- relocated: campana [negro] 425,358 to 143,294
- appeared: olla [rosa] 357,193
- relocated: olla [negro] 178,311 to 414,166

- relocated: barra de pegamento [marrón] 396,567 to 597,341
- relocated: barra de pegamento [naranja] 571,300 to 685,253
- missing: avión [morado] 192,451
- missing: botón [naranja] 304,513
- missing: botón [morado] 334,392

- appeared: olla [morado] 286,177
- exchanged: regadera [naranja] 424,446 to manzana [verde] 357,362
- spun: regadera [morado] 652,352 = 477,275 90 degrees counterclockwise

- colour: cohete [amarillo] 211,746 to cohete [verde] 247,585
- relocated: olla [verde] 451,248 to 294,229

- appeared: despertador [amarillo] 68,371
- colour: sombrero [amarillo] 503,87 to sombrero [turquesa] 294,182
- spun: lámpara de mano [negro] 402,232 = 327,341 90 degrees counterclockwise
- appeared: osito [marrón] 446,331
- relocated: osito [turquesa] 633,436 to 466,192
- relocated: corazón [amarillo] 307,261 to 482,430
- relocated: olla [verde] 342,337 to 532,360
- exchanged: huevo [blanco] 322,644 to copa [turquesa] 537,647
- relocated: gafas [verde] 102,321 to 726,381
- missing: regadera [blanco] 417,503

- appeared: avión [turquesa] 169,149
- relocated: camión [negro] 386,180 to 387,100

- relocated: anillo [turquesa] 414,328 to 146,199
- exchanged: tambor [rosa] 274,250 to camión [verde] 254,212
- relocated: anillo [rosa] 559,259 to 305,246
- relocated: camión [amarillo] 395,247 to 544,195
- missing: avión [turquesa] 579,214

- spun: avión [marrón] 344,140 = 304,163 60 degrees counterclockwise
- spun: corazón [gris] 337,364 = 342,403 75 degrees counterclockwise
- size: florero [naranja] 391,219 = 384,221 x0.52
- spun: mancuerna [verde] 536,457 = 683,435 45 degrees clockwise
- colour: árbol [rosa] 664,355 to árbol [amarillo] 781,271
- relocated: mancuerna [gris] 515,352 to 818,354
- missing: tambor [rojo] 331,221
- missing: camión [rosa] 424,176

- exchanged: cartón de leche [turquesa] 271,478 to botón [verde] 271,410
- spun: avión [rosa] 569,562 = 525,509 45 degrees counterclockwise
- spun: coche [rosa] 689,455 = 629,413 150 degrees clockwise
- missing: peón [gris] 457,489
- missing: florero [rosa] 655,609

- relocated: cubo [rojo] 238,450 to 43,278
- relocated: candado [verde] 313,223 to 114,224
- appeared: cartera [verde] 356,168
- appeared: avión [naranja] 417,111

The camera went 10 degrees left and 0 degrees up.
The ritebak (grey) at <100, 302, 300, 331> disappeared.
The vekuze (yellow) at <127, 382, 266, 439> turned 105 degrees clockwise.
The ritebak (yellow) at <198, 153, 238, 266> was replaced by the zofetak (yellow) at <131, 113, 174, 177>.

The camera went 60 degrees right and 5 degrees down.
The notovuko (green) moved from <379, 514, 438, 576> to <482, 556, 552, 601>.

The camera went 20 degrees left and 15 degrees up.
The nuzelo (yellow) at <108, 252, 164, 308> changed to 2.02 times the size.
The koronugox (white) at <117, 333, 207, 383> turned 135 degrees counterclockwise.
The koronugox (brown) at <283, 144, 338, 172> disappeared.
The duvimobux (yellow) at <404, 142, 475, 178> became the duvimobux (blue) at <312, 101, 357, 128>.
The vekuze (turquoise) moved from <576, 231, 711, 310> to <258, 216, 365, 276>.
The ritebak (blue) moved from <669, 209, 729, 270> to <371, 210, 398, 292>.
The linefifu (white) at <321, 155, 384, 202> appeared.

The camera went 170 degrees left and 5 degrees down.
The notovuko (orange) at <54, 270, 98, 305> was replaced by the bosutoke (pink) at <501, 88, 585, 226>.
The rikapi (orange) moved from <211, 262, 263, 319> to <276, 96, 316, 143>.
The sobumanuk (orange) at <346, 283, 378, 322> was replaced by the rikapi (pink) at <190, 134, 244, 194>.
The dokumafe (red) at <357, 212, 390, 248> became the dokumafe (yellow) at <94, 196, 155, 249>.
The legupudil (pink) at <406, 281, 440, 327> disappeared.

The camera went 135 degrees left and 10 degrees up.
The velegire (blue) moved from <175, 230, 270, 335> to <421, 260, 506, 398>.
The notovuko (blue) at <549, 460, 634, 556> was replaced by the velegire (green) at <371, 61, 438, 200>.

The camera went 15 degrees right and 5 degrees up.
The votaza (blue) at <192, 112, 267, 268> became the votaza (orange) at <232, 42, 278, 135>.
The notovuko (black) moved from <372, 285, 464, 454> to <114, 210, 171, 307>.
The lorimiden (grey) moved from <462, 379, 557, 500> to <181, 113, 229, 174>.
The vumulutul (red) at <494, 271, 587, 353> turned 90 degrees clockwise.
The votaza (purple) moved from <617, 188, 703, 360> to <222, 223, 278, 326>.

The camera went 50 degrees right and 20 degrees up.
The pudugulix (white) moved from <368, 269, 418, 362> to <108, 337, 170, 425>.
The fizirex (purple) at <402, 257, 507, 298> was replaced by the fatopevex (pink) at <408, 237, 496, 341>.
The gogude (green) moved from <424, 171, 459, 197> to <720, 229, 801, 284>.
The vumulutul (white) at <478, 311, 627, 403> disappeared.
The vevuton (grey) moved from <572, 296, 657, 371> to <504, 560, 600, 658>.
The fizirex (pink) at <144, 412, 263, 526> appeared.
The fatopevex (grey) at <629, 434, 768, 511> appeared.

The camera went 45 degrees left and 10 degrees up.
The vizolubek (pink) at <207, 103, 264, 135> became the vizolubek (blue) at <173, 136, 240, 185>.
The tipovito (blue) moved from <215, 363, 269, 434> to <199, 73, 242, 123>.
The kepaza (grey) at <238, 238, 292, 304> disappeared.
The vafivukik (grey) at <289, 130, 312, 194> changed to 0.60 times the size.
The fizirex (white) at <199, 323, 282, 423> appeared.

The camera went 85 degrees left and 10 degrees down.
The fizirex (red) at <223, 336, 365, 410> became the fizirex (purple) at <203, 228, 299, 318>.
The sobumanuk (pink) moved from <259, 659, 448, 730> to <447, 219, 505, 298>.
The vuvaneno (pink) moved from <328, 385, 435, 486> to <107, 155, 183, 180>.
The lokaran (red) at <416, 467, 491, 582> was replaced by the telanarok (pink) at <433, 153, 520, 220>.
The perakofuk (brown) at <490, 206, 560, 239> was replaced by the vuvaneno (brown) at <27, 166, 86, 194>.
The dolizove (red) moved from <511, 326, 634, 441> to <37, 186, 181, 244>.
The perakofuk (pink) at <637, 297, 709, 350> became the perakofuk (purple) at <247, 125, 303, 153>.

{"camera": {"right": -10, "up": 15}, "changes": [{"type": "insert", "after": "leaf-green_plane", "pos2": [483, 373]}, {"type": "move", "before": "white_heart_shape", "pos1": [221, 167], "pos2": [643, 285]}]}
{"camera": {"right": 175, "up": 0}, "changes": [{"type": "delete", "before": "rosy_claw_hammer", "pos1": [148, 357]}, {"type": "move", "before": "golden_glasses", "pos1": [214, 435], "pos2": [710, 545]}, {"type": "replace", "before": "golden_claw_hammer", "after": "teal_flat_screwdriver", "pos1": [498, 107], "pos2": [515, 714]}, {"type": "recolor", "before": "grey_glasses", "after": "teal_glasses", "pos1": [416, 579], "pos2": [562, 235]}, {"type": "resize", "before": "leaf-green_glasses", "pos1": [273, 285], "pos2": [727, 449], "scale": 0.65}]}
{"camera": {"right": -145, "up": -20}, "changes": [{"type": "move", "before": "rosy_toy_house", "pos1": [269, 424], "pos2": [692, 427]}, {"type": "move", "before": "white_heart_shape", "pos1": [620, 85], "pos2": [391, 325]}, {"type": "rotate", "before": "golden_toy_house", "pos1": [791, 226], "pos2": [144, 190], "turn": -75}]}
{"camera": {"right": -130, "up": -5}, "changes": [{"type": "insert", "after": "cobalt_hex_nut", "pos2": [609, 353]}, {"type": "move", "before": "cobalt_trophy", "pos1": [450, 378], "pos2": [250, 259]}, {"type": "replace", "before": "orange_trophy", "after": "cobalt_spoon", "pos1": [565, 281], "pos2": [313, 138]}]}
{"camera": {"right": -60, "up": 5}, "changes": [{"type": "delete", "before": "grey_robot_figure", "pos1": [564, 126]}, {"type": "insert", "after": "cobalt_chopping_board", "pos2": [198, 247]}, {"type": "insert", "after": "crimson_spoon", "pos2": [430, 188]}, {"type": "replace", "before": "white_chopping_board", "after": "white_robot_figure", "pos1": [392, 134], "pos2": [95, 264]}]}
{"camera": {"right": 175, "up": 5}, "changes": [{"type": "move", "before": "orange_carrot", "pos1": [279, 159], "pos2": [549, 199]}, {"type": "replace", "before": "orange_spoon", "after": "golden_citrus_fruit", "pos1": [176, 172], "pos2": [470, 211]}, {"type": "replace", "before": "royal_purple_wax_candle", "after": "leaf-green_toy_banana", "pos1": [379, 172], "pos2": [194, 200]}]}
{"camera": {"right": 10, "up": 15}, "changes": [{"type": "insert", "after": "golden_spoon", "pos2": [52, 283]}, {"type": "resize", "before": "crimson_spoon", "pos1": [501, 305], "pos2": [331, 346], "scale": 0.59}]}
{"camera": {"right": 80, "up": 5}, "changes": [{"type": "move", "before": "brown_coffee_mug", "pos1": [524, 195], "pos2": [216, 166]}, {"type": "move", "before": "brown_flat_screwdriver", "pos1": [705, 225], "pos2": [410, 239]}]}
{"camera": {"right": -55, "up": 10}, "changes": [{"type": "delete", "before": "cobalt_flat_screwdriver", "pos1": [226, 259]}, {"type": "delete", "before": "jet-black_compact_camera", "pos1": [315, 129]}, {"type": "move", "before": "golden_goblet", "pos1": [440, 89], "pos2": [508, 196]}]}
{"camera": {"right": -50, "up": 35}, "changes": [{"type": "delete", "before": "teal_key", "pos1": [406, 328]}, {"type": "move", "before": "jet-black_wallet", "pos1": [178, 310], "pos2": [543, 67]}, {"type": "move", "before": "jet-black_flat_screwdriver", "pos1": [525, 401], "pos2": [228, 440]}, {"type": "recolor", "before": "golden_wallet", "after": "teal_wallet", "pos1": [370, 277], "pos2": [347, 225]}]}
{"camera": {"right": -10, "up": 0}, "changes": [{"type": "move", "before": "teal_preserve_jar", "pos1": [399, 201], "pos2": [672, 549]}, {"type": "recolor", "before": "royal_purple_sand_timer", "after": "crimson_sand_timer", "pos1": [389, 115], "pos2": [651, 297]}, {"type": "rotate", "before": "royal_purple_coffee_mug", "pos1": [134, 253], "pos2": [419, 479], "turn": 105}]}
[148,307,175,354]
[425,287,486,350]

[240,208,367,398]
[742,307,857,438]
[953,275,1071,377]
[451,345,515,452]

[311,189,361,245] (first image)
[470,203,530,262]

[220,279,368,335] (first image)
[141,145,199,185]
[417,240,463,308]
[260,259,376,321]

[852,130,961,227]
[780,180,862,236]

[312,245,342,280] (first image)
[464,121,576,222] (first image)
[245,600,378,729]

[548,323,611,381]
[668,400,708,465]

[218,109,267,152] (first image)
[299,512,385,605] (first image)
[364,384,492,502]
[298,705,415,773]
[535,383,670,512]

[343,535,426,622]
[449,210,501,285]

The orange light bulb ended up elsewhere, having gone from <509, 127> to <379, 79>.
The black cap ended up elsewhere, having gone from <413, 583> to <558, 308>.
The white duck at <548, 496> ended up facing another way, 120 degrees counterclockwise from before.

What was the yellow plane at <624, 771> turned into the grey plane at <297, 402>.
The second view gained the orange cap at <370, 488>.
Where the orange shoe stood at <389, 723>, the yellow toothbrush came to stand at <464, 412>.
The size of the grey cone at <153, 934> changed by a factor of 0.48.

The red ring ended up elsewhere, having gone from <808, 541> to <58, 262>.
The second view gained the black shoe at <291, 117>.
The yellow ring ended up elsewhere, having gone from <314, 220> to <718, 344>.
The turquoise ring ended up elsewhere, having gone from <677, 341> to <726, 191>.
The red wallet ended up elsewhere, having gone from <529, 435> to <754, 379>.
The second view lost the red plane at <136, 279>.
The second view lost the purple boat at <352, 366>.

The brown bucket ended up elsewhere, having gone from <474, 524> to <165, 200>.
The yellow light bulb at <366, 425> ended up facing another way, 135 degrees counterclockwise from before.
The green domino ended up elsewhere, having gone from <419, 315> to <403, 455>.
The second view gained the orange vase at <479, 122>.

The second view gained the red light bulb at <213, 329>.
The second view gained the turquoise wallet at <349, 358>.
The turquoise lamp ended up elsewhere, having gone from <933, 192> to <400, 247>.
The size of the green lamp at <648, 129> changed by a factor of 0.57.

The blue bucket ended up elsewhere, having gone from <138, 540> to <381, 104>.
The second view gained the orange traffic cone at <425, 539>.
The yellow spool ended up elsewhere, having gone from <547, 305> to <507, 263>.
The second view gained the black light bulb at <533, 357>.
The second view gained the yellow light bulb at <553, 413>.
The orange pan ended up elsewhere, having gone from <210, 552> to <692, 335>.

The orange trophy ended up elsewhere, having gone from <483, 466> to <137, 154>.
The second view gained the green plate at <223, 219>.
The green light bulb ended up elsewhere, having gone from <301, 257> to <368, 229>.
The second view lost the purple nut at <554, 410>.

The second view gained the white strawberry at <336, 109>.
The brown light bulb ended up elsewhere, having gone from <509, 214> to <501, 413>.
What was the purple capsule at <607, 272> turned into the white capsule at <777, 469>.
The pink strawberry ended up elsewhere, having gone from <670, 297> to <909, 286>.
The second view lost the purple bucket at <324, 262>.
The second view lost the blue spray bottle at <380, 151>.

════════════════════

*Problem*
Write out exactly the lines from the beginning of the material above through the line with "- appeared: olla [rosa] 357,193", including both and omitting all others.

*Solution for this exercise*
- relocated: campana [negro] 425,358 to 143,294
- appeared: olla [rosa] 357,193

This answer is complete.